-- Exercise data follows --
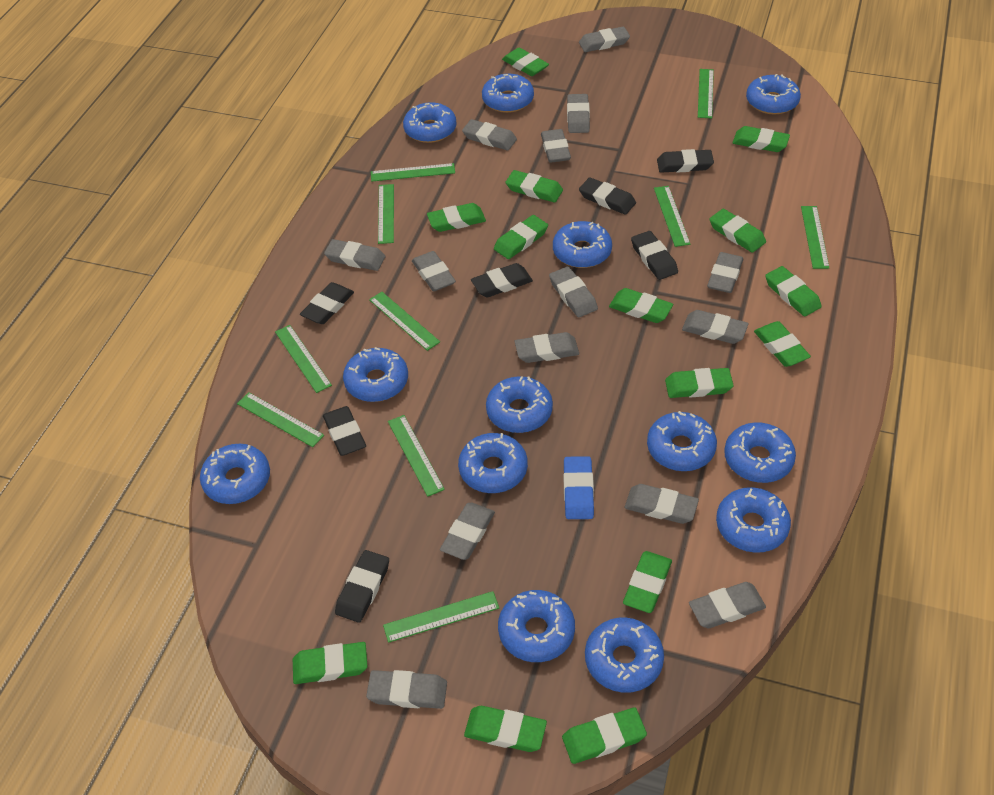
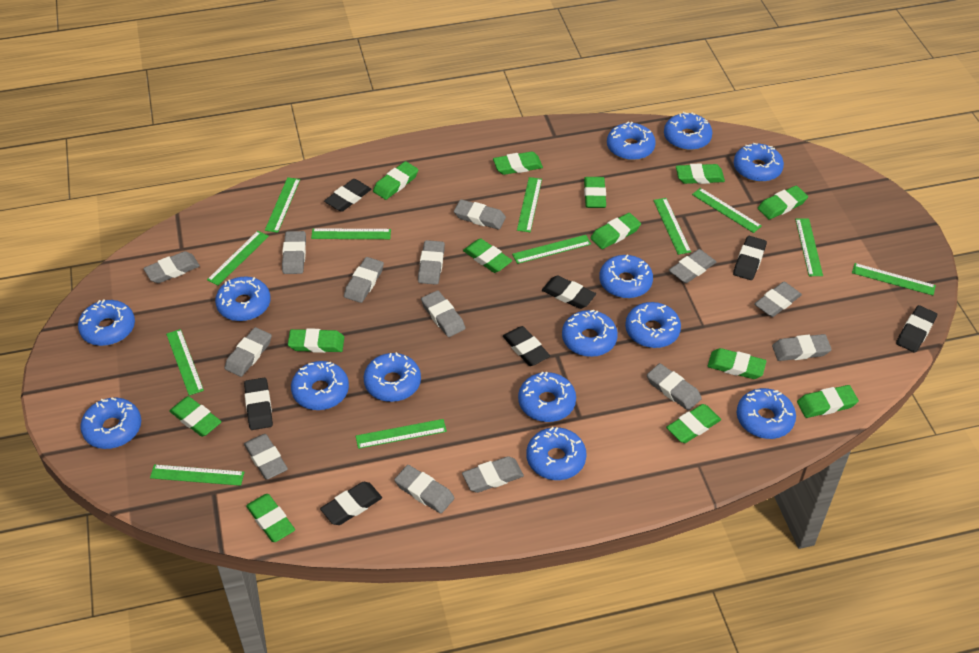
blue donut: 13 -> 14
blue eraser: 1 -> 0
green eraser: 14 -> 13
green ruler: 10 -> 12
-- Exercise data concluded --
About this exercise. The complete material, set down exactly and stripped of pictures, is the expected response.

Output of the task.
blue donut: 13 -> 14
blue eraser: 1 -> 0
green eraser: 14 -> 13
green ruler: 10 -> 12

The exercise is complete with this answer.